Images are to be left out; everything else in the listing should be repeated exactly.

#####

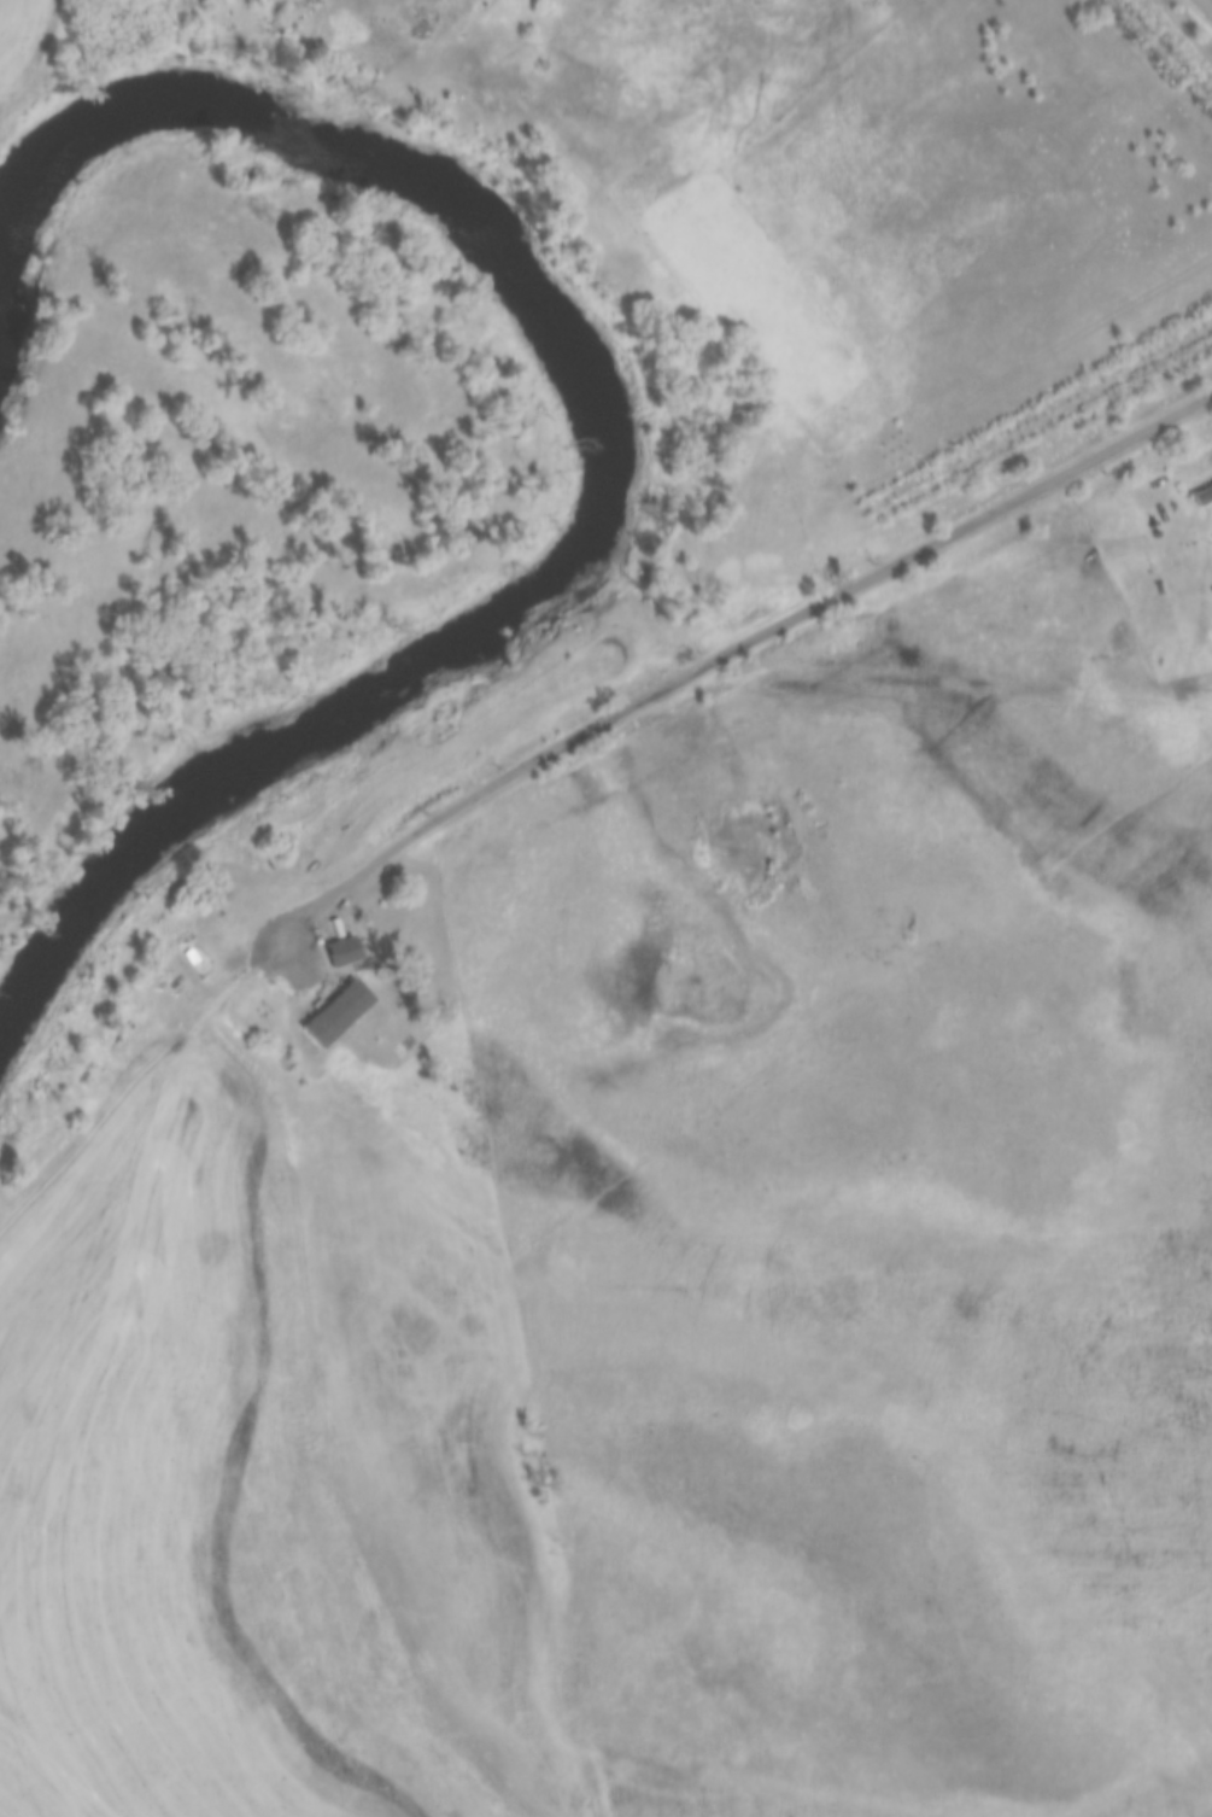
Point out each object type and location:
road: (1210, 1)
river: (604, 429)
road: (720, 653)
building: (342, 952)
building: (367, 1000)
road: (134, 1089)

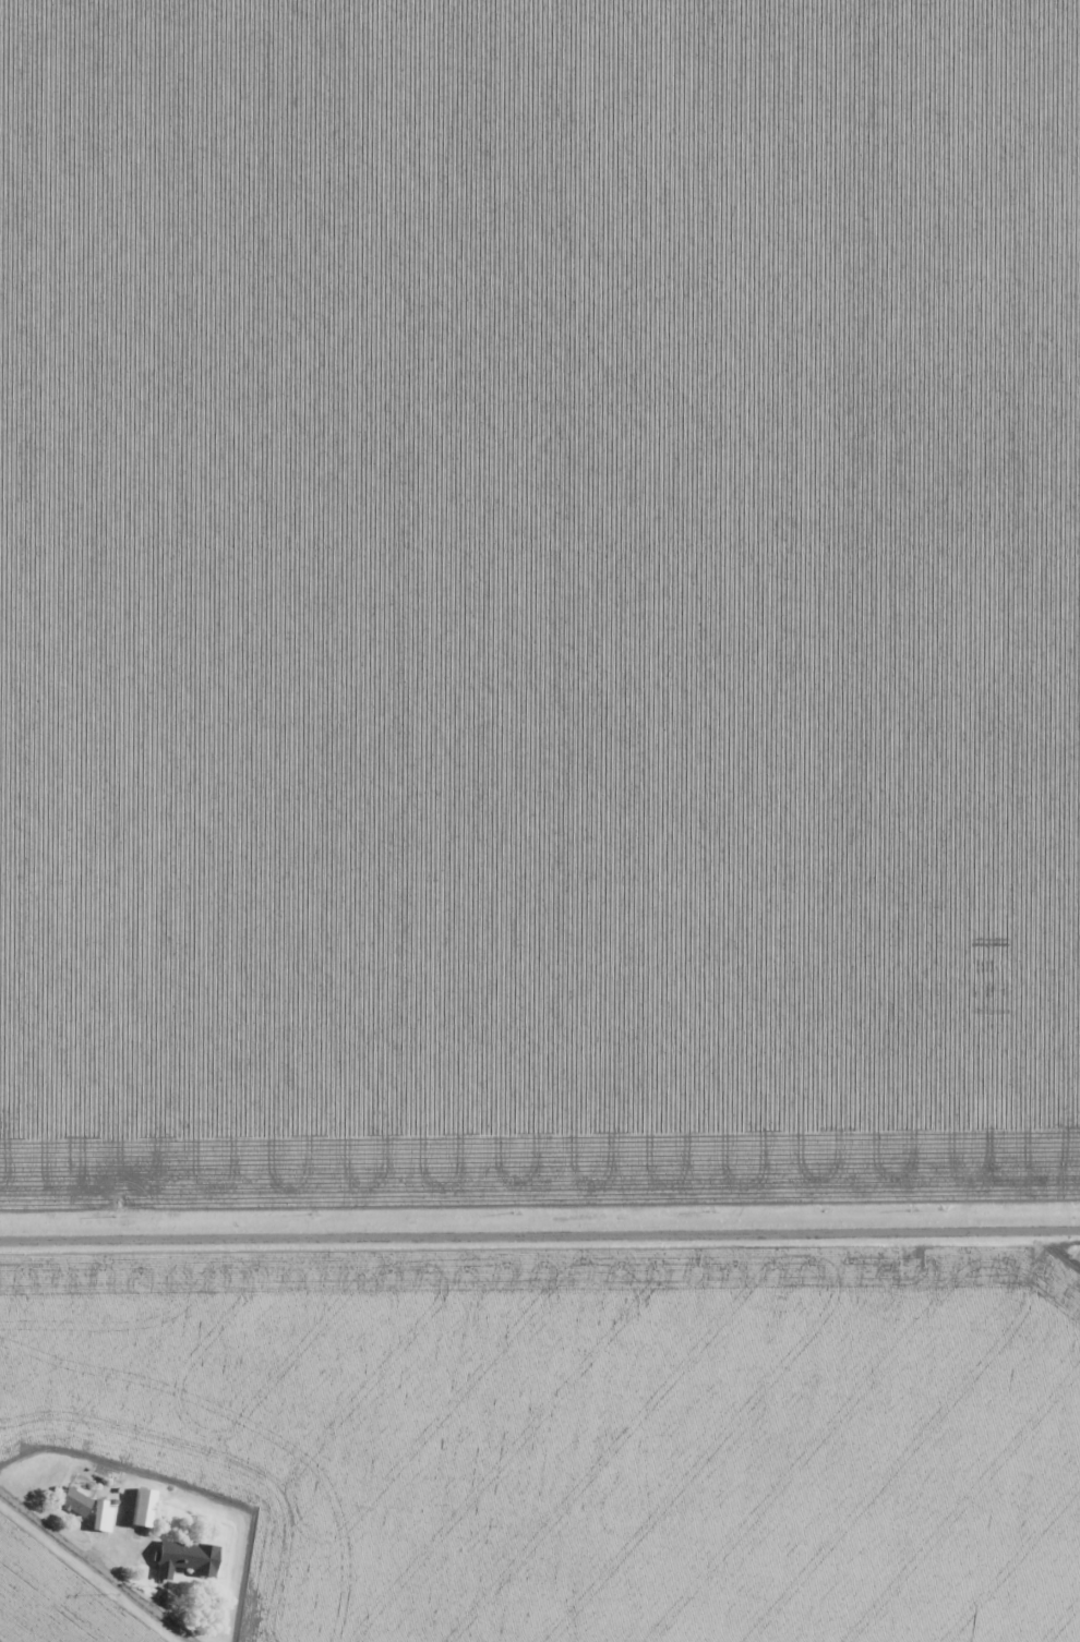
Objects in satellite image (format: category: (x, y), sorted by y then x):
road: (540, 1226)
building: (75, 1502)
building: (143, 1508)
building: (102, 1516)
road: (107, 1558)
building: (186, 1559)

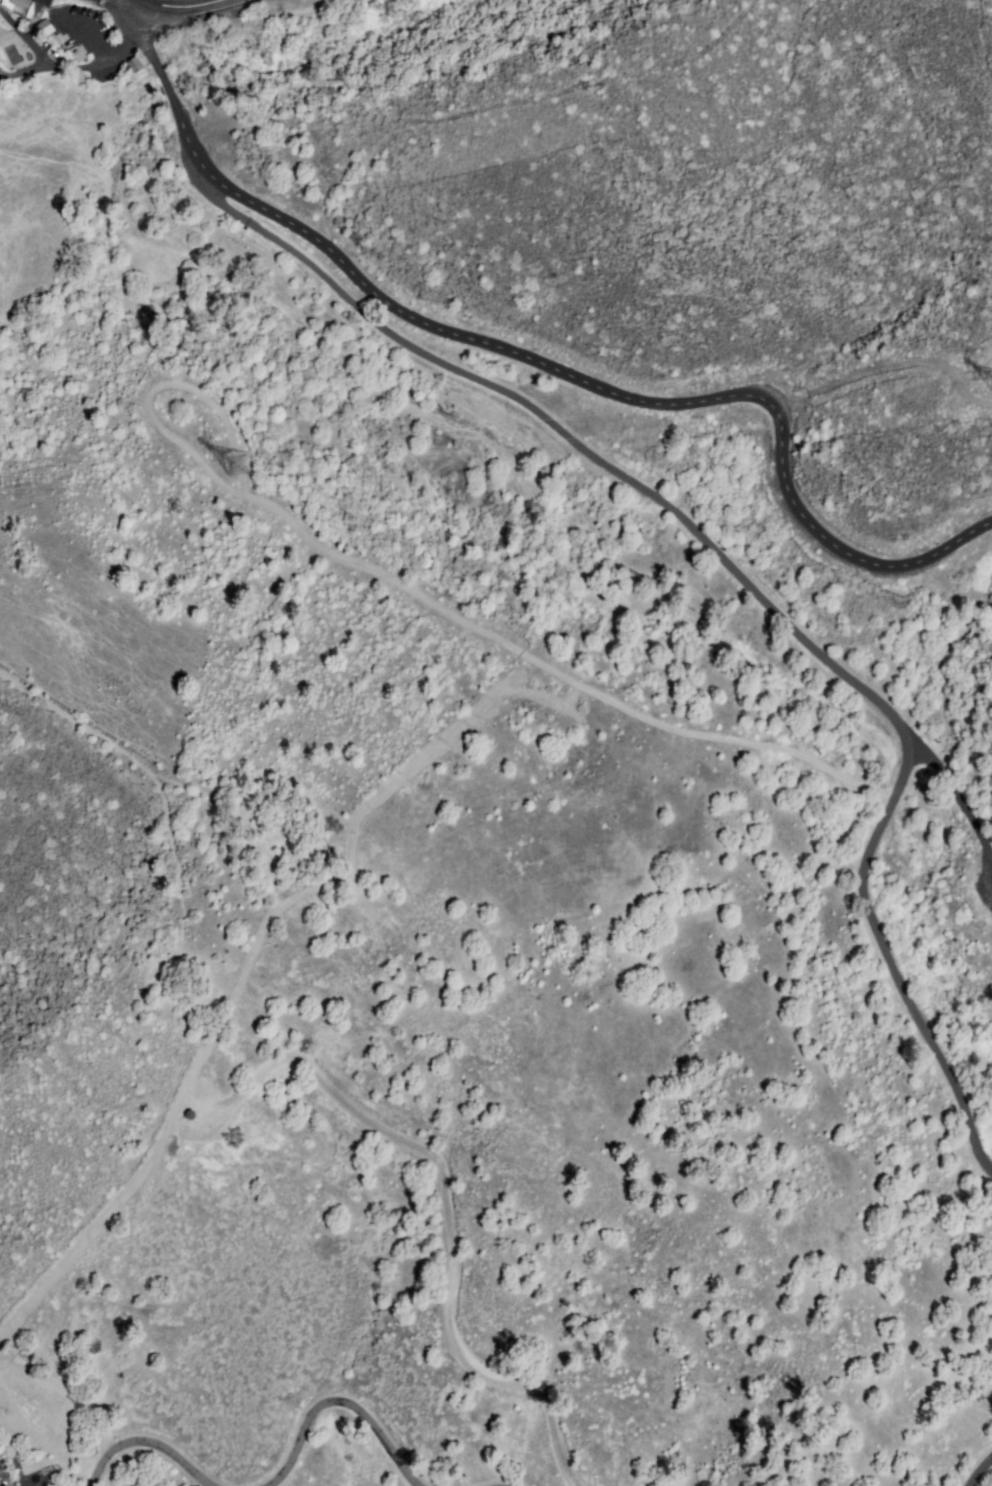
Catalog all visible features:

#####

> **Task response**:
Point out each object type and location:
road: (1210, 1)
river: (604, 429)
road: (720, 653)
building: (342, 952)
building: (367, 1000)
road: (134, 1089)

Objects in satellite image (format: category: (x, y), sorted by y then x):
road: (540, 1226)
building: (75, 1502)
building: (143, 1508)
building: (102, 1516)
road: (107, 1558)
building: (186, 1559)

Catalog all visible features:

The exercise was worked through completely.